### What the task asks
Return all of the entries below verbatim, keeping every line unchanged and in its original order.

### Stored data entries
↓

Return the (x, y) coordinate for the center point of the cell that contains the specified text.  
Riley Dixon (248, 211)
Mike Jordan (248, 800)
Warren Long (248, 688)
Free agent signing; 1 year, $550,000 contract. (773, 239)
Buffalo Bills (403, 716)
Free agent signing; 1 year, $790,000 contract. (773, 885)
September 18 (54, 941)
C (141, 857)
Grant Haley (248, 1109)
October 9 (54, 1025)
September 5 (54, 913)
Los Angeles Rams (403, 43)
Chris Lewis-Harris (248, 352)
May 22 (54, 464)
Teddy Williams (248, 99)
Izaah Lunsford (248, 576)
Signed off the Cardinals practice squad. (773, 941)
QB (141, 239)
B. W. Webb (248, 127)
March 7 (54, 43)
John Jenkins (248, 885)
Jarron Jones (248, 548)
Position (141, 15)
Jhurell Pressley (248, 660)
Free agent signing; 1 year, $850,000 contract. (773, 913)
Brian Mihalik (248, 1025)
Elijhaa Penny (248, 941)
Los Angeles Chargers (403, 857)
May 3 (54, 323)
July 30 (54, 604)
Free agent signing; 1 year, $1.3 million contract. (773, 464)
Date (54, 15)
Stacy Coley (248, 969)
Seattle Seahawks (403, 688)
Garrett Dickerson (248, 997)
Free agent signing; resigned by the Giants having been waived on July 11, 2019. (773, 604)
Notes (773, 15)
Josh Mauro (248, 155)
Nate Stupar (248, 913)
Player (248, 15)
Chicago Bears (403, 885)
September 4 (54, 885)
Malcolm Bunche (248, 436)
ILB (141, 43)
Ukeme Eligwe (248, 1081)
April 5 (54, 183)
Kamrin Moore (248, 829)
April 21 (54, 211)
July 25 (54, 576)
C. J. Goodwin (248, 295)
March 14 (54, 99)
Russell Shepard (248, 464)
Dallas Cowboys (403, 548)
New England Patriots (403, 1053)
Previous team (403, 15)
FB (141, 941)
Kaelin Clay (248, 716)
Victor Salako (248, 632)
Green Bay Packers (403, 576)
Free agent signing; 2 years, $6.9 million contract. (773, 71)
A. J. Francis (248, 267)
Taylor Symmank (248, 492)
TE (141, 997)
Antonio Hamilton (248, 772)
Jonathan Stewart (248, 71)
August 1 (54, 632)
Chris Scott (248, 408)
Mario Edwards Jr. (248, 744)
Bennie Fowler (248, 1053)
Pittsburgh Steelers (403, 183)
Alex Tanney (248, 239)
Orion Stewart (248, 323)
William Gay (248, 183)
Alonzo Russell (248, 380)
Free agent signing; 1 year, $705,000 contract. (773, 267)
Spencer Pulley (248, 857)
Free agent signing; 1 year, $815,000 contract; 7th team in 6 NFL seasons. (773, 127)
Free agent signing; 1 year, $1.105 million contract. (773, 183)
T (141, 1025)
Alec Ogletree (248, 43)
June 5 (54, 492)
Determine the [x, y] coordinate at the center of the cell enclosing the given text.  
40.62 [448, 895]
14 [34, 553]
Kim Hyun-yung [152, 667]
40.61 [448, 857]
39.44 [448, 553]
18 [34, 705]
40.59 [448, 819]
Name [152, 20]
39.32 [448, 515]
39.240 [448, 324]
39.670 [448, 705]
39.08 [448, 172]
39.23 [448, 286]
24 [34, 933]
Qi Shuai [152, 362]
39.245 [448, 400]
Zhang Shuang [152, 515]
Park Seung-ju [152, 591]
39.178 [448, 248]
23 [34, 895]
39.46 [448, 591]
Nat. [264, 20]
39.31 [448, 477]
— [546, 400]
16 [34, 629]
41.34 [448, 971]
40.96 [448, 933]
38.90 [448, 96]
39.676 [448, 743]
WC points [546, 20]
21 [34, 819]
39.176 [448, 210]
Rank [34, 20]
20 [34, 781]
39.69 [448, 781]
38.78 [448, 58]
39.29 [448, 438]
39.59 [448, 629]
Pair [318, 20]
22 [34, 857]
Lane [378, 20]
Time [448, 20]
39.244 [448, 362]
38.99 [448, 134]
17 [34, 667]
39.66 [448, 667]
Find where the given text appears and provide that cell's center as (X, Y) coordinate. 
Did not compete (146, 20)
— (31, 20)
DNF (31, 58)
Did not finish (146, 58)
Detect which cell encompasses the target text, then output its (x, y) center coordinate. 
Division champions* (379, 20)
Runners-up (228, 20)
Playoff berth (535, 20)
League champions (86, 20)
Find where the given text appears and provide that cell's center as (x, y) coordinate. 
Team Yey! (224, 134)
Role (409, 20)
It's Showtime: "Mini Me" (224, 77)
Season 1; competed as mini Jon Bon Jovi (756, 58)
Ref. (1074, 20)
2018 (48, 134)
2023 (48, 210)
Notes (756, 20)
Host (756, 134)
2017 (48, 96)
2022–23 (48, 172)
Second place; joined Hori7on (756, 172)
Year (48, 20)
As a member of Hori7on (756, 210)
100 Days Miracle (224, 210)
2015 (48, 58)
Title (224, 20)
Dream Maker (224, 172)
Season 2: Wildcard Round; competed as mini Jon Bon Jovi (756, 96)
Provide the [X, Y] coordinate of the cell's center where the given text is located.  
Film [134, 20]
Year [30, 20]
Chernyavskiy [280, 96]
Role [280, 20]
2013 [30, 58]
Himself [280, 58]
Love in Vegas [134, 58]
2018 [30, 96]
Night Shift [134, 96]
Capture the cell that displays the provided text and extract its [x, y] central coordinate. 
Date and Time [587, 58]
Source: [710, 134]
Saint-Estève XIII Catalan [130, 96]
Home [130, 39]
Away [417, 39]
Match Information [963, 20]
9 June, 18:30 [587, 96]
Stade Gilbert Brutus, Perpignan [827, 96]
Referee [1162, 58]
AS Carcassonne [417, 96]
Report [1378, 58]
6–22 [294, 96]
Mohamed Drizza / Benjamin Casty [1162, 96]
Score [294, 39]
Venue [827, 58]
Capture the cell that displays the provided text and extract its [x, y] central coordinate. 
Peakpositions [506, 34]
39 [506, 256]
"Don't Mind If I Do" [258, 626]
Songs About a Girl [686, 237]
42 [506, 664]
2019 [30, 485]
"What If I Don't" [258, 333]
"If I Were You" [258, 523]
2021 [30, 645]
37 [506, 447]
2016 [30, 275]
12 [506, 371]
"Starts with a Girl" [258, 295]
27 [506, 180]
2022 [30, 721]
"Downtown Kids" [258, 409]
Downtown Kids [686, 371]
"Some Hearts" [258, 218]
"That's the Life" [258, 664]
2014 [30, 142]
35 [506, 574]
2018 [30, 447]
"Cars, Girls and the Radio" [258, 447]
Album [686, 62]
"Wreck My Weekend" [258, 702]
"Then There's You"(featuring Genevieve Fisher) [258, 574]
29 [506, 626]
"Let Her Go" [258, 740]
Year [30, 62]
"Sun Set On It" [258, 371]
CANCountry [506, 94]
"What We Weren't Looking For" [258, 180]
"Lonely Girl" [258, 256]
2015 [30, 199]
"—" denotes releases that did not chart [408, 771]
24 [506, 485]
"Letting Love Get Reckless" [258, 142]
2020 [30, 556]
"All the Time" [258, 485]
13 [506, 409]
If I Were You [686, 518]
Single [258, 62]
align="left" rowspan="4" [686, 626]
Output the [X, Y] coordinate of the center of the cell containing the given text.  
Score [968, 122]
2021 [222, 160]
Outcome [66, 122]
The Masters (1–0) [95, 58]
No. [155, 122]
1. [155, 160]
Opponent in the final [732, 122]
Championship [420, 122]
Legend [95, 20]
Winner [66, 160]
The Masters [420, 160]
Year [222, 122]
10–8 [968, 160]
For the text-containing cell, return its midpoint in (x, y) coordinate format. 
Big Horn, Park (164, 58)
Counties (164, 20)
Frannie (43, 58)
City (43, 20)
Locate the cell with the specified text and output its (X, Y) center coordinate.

↑

### Right answer
Return the (x, y) coordinate for the center point of the cell that contains the specified text.  
Riley Dixon (248, 211)
Mike Jordan (248, 800)
Warren Long (248, 688)
Free agent signing; 1 year, $550,000 contract. (773, 239)
Buffalo Bills (403, 716)
Free agent signing; 1 year, $790,000 contract. (773, 885)
September 18 (54, 941)
C (141, 857)
Grant Haley (248, 1109)
October 9 (54, 1025)
September 5 (54, 913)
Los Angeles Rams (403, 43)
Chris Lewis-Harris (248, 352)
May 22 (54, 464)
Teddy Williams (248, 99)
Izaah Lunsford (248, 576)
Signed off the Cardinals practice squad. (773, 941)
QB (141, 239)
B. W. Webb (248, 127)
March 7 (54, 43)
John Jenkins (248, 885)
Jarron Jones (248, 548)
Position (141, 15)
Jhurell Pressley (248, 660)
Free agent signing; 1 year, $850,000 contract. (773, 913)
Brian Mihalik (248, 1025)
Elijhaa Penny (248, 941)
Los Angeles Chargers (403, 857)
May 3 (54, 323)
July 30 (54, 604)
Free agent signing; 1 year, $1.3 million contract. (773, 464)
Date (54, 15)
Stacy Coley (248, 969)
Seattle Seahawks (403, 688)
Garrett Dickerson (248, 997)
Free agent signing; resigned by the Giants having been waived on July 11, 2019. (773, 604)
Notes (773, 15)
Josh Mauro (248, 155)
Nate Stupar (248, 913)
Player (248, 15)
Chicago Bears (403, 885)
September 4 (54, 885)
Malcolm Bunche (248, 436)
ILB (141, 43)
Ukeme Eligwe (248, 1081)
April 5 (54, 183)
Kamrin Moore (248, 829)
April 21 (54, 211)
July 25 (54, 576)
C. J. Goodwin (248, 295)
March 14 (54, 99)
Russell Shepard (248, 464)
Dallas Cowboys (403, 548)
New England Patriots (403, 1053)
Previous team (403, 15)
FB (141, 941)
Kaelin Clay (248, 716)
Victor Salako (248, 632)
Green Bay Packers (403, 576)
Free agent signing; 2 years, $6.9 million contract. (773, 71)
A. J. Francis (248, 267)
Taylor Symmank (248, 492)
TE (141, 997)
Antonio Hamilton (248, 772)
Jonathan Stewart (248, 71)
August 1 (54, 632)
Chris Scott (248, 408)
Mario Edwards Jr. (248, 744)
Bennie Fowler (248, 1053)
Pittsburgh Steelers (403, 183)
Alex Tanney (248, 239)
Orion Stewart (248, 323)
William Gay (248, 183)
Alonzo Russell (248, 380)
Free agent signing; 1 year, $705,000 contract. (773, 267)
Spencer Pulley (248, 857)
Free agent signing; 1 year, $815,000 contract; 7th team in 6 NFL seasons. (773, 127)
Free agent signing; 1 year, $1.105 million contract. (773, 183)
T (141, 1025)
Alec Ogletree (248, 43)
June 5 (54, 492)
Determine the [x, y] coordinate at the center of the cell enclosing the given text.  
40.62 [448, 895]
14 [34, 553]
Kim Hyun-yung [152, 667]
40.61 [448, 857]
39.44 [448, 553]
18 [34, 705]
40.59 [448, 819]
Name [152, 20]
39.32 [448, 515]
39.240 [448, 324]
39.670 [448, 705]
39.08 [448, 172]
39.23 [448, 286]
24 [34, 933]
Qi Shuai [152, 362]
39.245 [448, 400]
Zhang Shuang [152, 515]
Park Seung-ju [152, 591]
39.178 [448, 248]
23 [34, 895]
39.46 [448, 591]
Nat. [264, 20]
39.31 [448, 477]
— [546, 400]
16 [34, 629]
41.34 [448, 971]
40.96 [448, 933]
38.90 [448, 96]
39.676 [448, 743]
WC points [546, 20]
21 [34, 819]
39.176 [448, 210]
Rank [34, 20]
20 [34, 781]
39.69 [448, 781]
38.78 [448, 58]
39.29 [448, 438]
39.59 [448, 629]
Pair [318, 20]
22 [34, 857]
Lane [378, 20]
Time [448, 20]
39.244 [448, 362]
38.99 [448, 134]
17 [34, 667]
39.66 [448, 667]
Find where the given text appears and provide that cell's center as (X, Y) coordinate. 
Did not compete (146, 20)
— (31, 20)
DNF (31, 58)
Did not finish (146, 58)
Detect which cell encompasses the target text, then output its (x, y) center coordinate. 
Division champions* (379, 20)
Runners-up (228, 20)
Playoff berth (535, 20)
League champions (86, 20)
Find where the given text appears and provide that cell's center as (x, y) coordinate. 
Team Yey! (224, 134)
Role (409, 20)
It's Showtime: "Mini Me" (224, 77)
Season 1; competed as mini Jon Bon Jovi (756, 58)
Ref. (1074, 20)
2018 (48, 134)
2023 (48, 210)
Notes (756, 20)
Host (756, 134)
2017 (48, 96)
2022–23 (48, 172)
Second place; joined Hori7on (756, 172)
Year (48, 20)
As a member of Hori7on (756, 210)
100 Days Miracle (224, 210)
2015 (48, 58)
Title (224, 20)
Dream Maker (224, 172)
Season 2: Wildcard Round; competed as mini Jon Bon Jovi (756, 96)
Provide the [X, Y] coordinate of the cell's center where the given text is located.  
Film [134, 20]
Year [30, 20]
Chernyavskiy [280, 96]
Role [280, 20]
2013 [30, 58]
Himself [280, 58]
Love in Vegas [134, 58]
2018 [30, 96]
Night Shift [134, 96]
Capture the cell that displays the provided text and extract its [x, y] central coordinate. 
Date and Time [587, 58]
Source: [710, 134]
Saint-Estève XIII Catalan [130, 96]
Home [130, 39]
Away [417, 39]
Match Information [963, 20]
9 June, 18:30 [587, 96]
Stade Gilbert Brutus, Perpignan [827, 96]
Referee [1162, 58]
AS Carcassonne [417, 96]
Report [1378, 58]
6–22 [294, 96]
Mohamed Drizza / Benjamin Casty [1162, 96]
Score [294, 39]
Venue [827, 58]
Capture the cell that displays the provided text and extract its [x, y] central coordinate. 
Peakpositions [506, 34]
39 [506, 256]
"Don't Mind If I Do" [258, 626]
Songs About a Girl [686, 237]
42 [506, 664]
2019 [30, 485]
"What If I Don't" [258, 333]
"If I Were You" [258, 523]
2021 [30, 645]
37 [506, 447]
2016 [30, 275]
12 [506, 371]
"Starts with a Girl" [258, 295]
27 [506, 180]
2022 [30, 721]
"Downtown Kids" [258, 409]
Downtown Kids [686, 371]
"Some Hearts" [258, 218]
"That's the Life" [258, 664]
2014 [30, 142]
35 [506, 574]
2018 [30, 447]
"Cars, Girls and the Radio" [258, 447]
Album [686, 62]
"Wreck My Weekend" [258, 702]
"Then There's You"(featuring Genevieve Fisher) [258, 574]
29 [506, 626]
"Let Her Go" [258, 740]
Year [30, 62]
"Sun Set On It" [258, 371]
CANCountry [506, 94]
"What We Weren't Looking For" [258, 180]
"Lonely Girl" [258, 256]
2015 [30, 199]
"—" denotes releases that did not chart [408, 771]
24 [506, 485]
"Letting Love Get Reckless" [258, 142]
2020 [30, 556]
"All the Time" [258, 485]
13 [506, 409]
If I Were You [686, 518]
Single [258, 62]
align="left" rowspan="4" [686, 626]
Output the [X, Y] coordinate of the center of the cell containing the given text.  
Score [968, 122]
2021 [222, 160]
Outcome [66, 122]
The Masters (1–0) [95, 58]
No. [155, 122]
1. [155, 160]
Opponent in the final [732, 122]
Championship [420, 122]
Legend [95, 20]
Winner [66, 160]
The Masters [420, 160]
Year [222, 122]
10–8 [968, 160]
For the text-containing cell, return its midpoint in (x, y) coordinate format. 
Big Horn, Park (164, 58)
Counties (164, 20)
Frannie (43, 58)
City (43, 20)
Locate the cell with the specified text and output its (X, Y) center coordinate.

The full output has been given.